When you repeat the entries below, keep each word exactly as it is and drop the pictures.

══ Material for this task ══

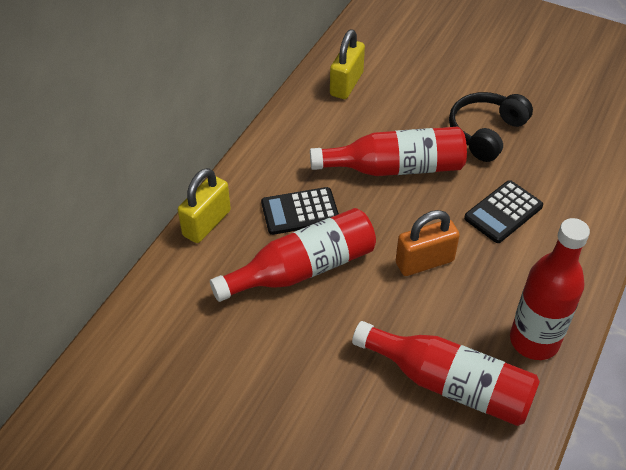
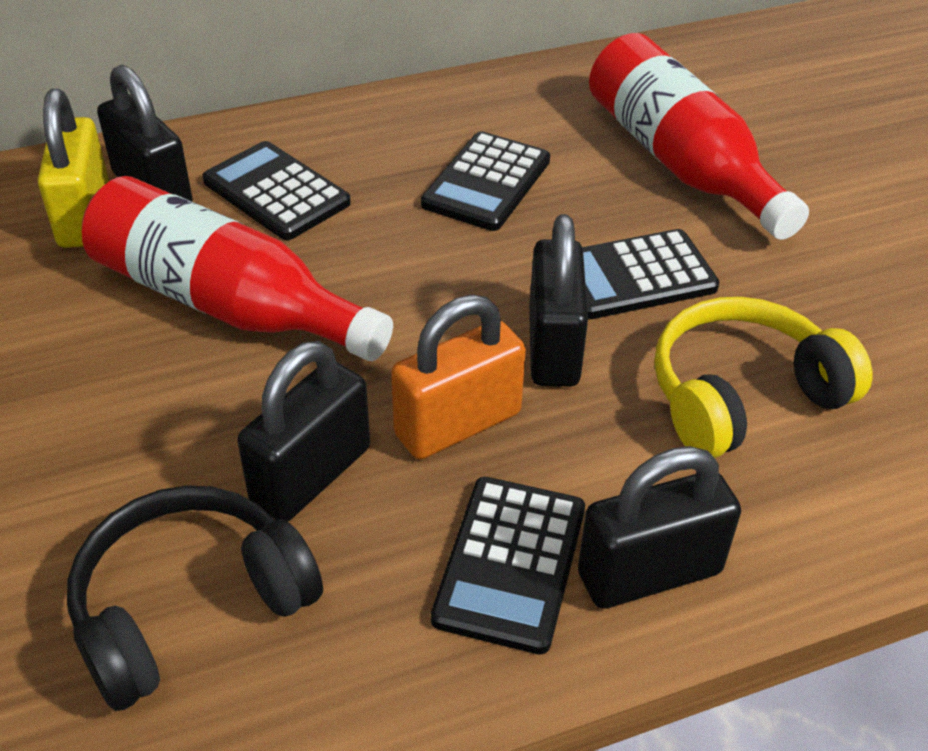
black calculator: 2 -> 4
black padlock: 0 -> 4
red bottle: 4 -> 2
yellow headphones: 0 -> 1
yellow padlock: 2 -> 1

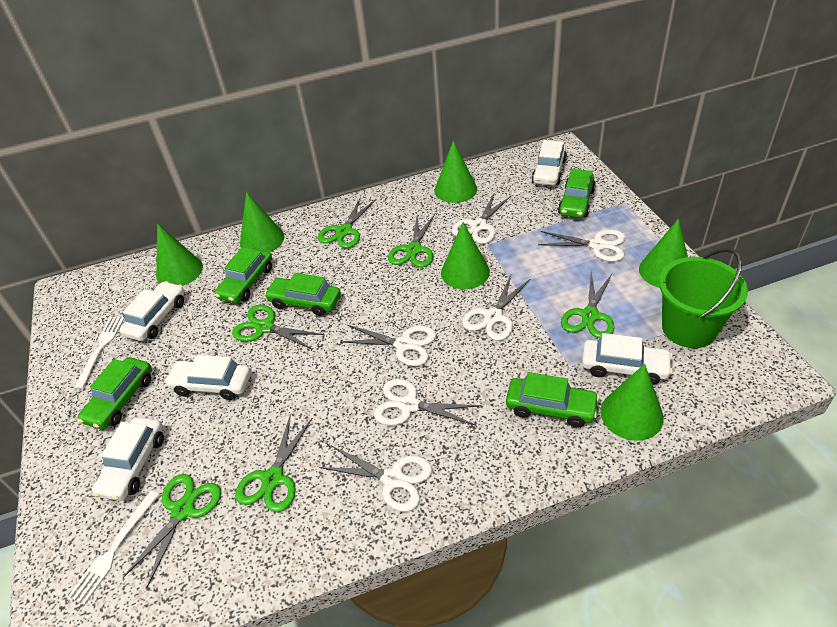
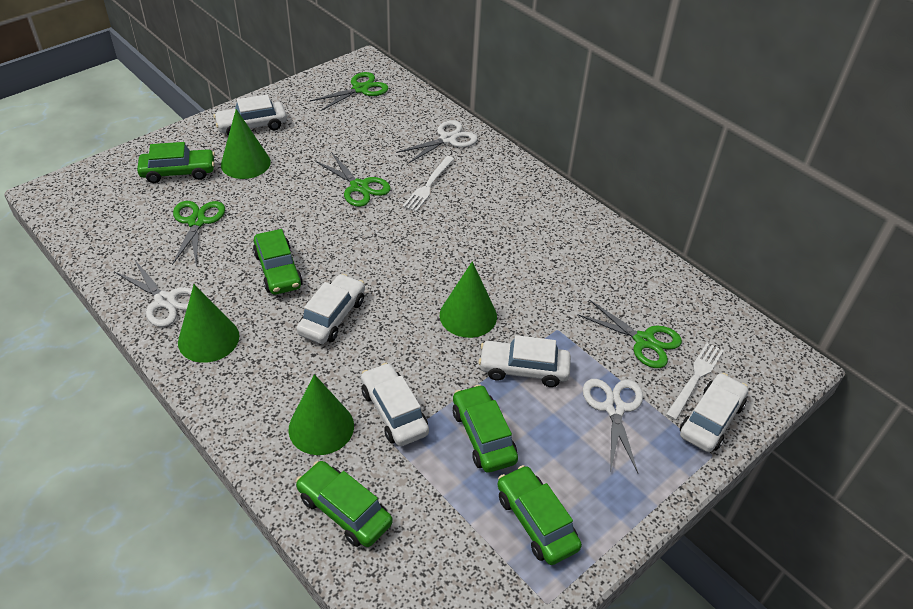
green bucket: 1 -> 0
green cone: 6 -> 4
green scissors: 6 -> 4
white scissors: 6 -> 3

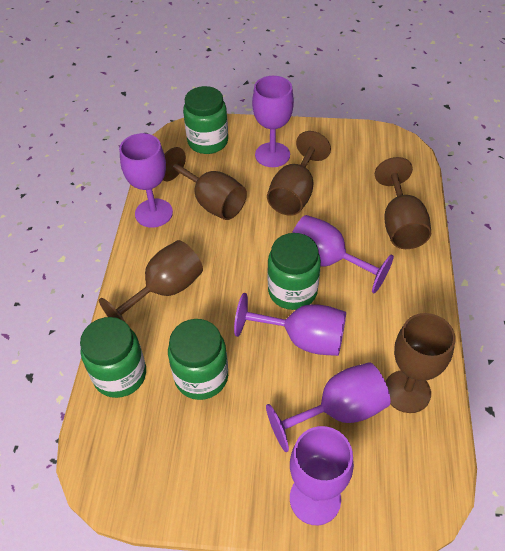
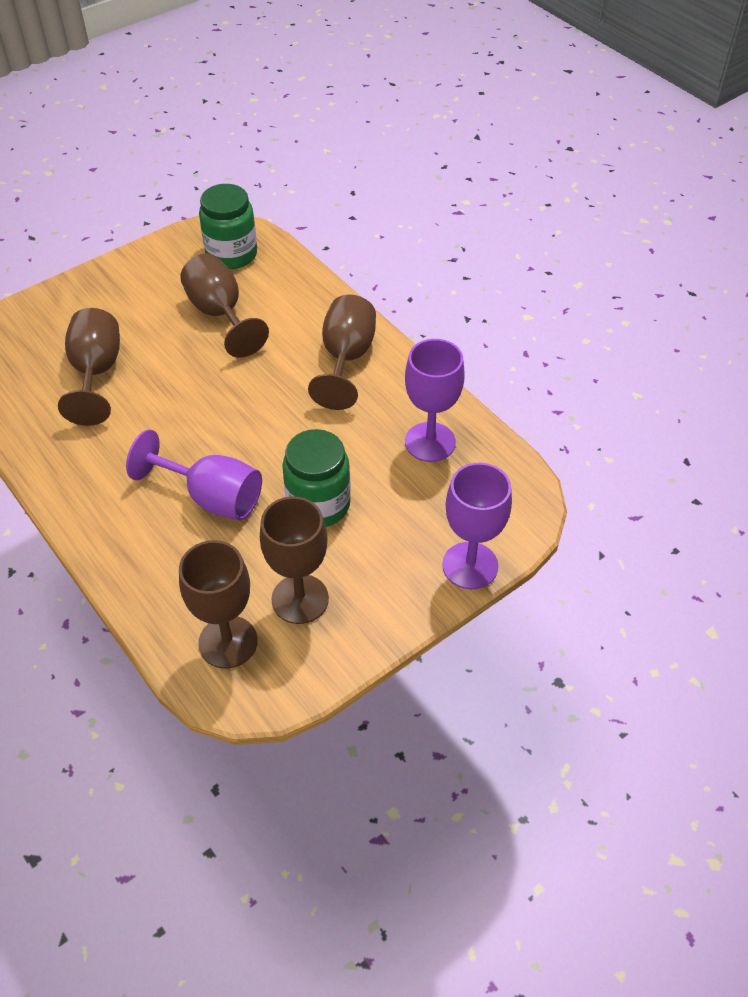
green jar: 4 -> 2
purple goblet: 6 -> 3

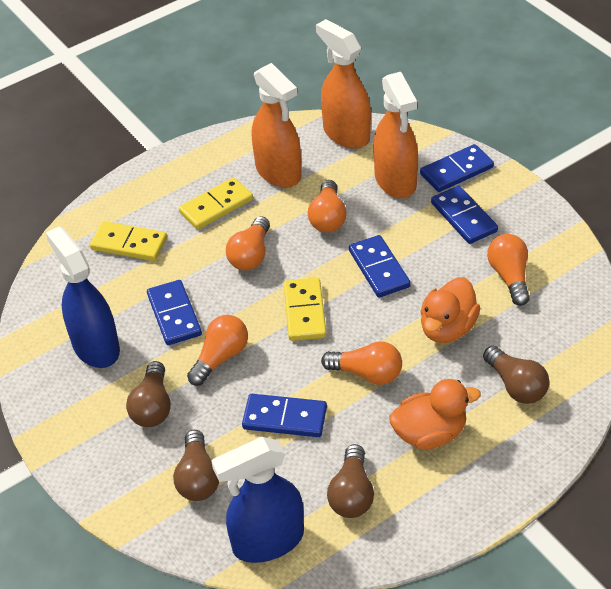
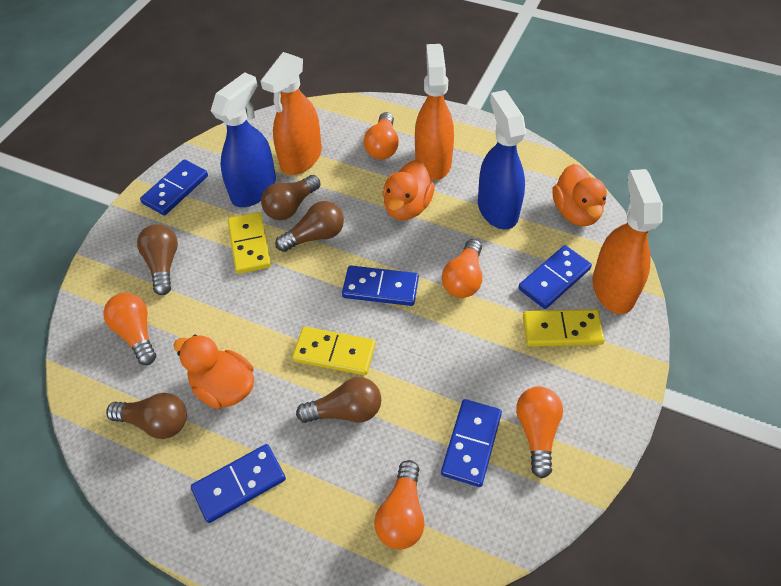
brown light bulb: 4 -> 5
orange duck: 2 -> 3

═══

Worked solution:
black calculator: 2 -> 4
black padlock: 0 -> 4
red bottle: 4 -> 2
yellow headphones: 0 -> 1
yellow padlock: 2 -> 1

green bucket: 1 -> 0
green cone: 6 -> 4
green scissors: 6 -> 4
white scissors: 6 -> 3

green jar: 4 -> 2
purple goblet: 6 -> 3

brown light bulb: 4 -> 5
orange duck: 2 -> 3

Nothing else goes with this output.